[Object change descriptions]
§
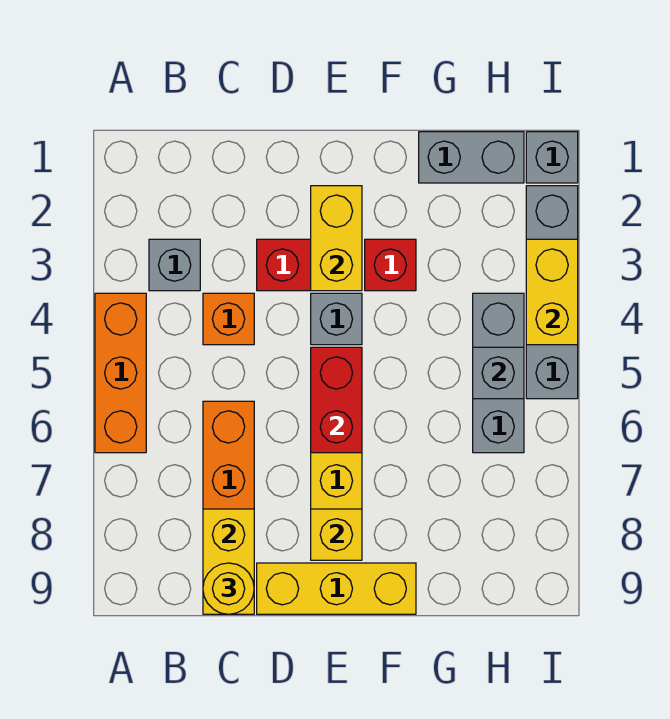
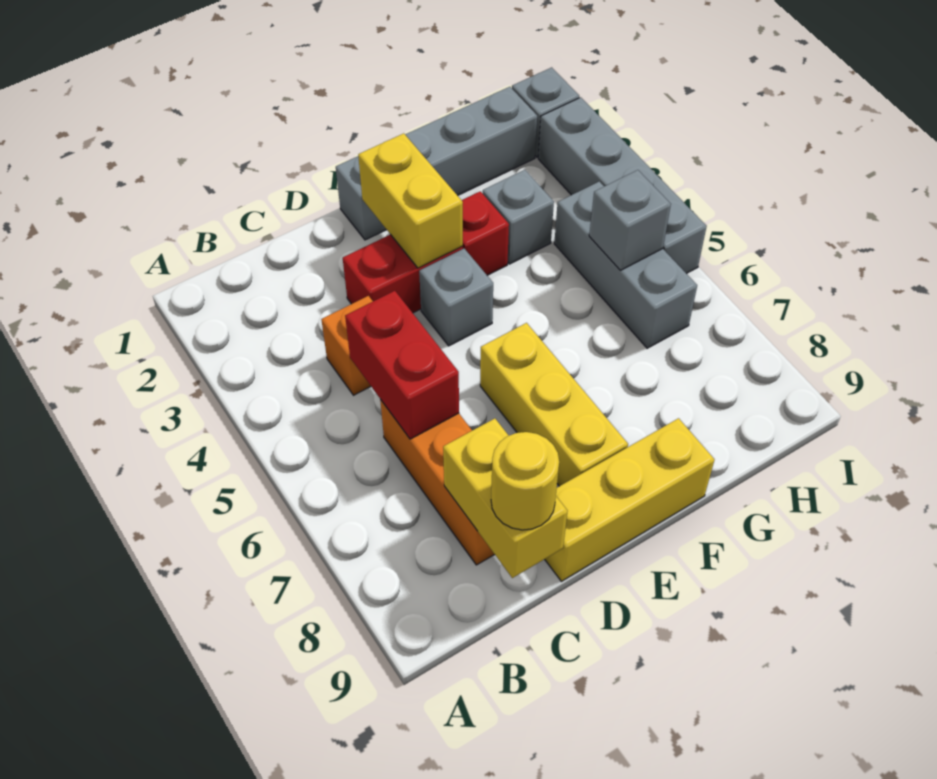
orange 1x3 brick [95,293,146,453] -> none
grey 1x1 brick [149,239,200,291] -> grey 1x1 brick moved to [483,170,554,264]
red 1x2 brick [311,347,362,453] -> red 1x2 brick moved to [345,291,459,439]
yellow 1x1 brick [311,509,362,560] -> none
grey 1x2 brick [419,132,524,183] -> grey 1x4 brick [336,87,537,240]
yellow 1x2 brick [526,239,578,345] -> none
§
• [WHAT TO WORK ON]
Copy out the entries exactly as they stand, omitting the images.

• [TASK RESULT]
orange 1x3 brick [95,293,146,453] -> none
grey 1x1 brick [149,239,200,291] -> grey 1x1 brick moved to [483,170,554,264]
red 1x2 brick [311,347,362,453] -> red 1x2 brick moved to [345,291,459,439]
yellow 1x1 brick [311,509,362,560] -> none
grey 1x2 brick [419,132,524,183] -> grey 1x4 brick [336,87,537,240]
yellow 1x2 brick [526,239,578,345] -> none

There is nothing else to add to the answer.